Directions for this task
The number of lines with the string "pencil" in the listing below is all that should be reported.

Task data

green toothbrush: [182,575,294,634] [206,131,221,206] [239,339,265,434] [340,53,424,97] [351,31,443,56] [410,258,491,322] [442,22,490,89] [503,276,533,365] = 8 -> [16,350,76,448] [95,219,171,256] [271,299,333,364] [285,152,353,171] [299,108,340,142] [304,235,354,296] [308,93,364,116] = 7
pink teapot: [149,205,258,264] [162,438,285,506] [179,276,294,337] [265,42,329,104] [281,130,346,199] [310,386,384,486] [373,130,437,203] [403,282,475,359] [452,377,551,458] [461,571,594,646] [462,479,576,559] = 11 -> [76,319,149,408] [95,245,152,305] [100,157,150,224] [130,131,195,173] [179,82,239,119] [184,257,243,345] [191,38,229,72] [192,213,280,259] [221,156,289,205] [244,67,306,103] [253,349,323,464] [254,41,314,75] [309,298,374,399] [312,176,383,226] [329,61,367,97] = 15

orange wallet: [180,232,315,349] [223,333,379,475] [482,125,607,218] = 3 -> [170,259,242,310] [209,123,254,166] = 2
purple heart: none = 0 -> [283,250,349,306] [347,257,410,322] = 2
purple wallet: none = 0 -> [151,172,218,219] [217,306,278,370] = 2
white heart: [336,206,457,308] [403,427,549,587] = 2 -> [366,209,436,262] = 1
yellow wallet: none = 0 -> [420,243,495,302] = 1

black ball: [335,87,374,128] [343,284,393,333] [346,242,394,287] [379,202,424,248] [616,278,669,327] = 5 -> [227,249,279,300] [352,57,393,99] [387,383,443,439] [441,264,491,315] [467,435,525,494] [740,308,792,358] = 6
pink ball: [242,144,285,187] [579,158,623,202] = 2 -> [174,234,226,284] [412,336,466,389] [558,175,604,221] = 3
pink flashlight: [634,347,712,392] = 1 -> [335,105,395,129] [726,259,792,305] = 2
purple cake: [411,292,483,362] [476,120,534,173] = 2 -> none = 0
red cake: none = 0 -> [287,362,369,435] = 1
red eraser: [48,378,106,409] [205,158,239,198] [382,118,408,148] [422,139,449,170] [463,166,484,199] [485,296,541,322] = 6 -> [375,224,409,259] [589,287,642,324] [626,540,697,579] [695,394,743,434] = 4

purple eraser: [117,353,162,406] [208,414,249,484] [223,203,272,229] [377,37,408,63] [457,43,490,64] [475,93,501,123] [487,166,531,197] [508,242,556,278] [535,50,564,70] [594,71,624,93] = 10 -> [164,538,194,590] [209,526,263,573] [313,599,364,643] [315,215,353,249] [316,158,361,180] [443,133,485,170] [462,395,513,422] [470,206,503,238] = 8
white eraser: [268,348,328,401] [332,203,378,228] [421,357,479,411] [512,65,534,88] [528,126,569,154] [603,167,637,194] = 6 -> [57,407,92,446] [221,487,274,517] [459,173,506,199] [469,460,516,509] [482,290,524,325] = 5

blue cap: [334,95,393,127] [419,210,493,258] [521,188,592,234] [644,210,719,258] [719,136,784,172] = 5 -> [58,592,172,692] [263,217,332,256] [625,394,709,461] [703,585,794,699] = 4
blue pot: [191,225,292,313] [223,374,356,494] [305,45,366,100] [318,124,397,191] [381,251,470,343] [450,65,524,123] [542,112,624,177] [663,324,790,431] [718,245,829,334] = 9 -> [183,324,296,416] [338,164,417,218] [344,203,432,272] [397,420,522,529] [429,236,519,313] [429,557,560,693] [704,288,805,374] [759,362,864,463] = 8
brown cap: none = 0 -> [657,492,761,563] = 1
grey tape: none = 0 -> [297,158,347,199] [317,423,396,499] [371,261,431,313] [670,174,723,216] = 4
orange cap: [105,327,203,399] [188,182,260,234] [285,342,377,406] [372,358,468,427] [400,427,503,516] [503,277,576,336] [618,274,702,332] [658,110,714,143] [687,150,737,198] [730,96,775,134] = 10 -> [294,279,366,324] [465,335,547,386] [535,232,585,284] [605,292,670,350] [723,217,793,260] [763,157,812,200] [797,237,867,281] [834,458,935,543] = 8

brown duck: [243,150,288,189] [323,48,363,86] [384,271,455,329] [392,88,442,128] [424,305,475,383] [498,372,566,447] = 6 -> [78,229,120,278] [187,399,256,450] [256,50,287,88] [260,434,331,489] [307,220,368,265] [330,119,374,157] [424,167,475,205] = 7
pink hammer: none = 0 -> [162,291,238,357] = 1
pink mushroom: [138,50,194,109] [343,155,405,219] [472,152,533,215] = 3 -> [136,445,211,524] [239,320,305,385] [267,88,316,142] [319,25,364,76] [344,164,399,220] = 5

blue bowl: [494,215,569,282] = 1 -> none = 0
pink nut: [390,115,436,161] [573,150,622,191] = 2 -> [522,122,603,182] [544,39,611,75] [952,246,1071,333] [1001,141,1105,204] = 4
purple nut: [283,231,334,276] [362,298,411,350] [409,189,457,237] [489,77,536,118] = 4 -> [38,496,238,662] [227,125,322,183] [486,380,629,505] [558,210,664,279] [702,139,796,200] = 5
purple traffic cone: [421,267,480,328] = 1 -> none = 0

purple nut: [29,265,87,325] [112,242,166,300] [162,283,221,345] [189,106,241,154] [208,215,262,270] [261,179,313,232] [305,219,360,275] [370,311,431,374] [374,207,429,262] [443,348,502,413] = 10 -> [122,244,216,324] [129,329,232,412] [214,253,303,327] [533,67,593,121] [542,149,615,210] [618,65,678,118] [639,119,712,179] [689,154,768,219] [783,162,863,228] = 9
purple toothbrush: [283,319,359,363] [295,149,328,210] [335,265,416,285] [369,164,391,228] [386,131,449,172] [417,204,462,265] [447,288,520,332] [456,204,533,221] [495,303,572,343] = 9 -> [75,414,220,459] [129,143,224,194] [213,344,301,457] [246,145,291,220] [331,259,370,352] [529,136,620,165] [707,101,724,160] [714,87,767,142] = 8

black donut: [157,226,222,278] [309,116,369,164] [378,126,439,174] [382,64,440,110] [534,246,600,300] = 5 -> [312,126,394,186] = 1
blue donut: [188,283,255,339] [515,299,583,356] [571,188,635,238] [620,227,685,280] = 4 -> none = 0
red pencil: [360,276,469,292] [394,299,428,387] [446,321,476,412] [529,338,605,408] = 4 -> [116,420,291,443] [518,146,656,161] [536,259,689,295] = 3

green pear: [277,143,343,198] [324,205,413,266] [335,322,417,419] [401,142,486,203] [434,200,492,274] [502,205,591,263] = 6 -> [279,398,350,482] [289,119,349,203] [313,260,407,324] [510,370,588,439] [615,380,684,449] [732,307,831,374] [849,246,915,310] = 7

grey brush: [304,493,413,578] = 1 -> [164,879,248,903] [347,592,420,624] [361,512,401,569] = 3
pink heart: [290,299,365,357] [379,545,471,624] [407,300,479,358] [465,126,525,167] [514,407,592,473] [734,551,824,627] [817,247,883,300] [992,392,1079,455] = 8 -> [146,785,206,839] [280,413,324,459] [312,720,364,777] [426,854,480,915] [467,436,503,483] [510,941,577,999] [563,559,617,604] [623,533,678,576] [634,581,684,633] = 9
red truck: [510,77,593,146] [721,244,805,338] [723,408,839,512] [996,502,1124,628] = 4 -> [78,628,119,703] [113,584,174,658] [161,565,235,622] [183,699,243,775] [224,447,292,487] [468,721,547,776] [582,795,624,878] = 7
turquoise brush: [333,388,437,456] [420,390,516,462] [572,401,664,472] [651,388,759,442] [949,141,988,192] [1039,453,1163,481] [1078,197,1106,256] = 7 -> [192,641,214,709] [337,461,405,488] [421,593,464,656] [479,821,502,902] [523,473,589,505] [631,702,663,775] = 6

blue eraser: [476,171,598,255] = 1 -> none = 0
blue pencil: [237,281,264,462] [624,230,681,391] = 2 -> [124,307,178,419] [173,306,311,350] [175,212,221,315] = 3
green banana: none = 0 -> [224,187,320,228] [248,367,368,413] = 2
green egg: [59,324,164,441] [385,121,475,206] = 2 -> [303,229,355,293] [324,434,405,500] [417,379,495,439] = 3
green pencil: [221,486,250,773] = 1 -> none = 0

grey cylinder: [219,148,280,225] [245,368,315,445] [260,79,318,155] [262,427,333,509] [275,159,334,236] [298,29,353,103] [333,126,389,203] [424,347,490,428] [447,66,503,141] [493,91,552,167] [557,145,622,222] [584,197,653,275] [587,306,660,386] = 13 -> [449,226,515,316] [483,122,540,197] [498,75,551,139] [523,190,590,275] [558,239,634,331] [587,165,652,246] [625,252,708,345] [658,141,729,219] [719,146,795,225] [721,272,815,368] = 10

The completed task
3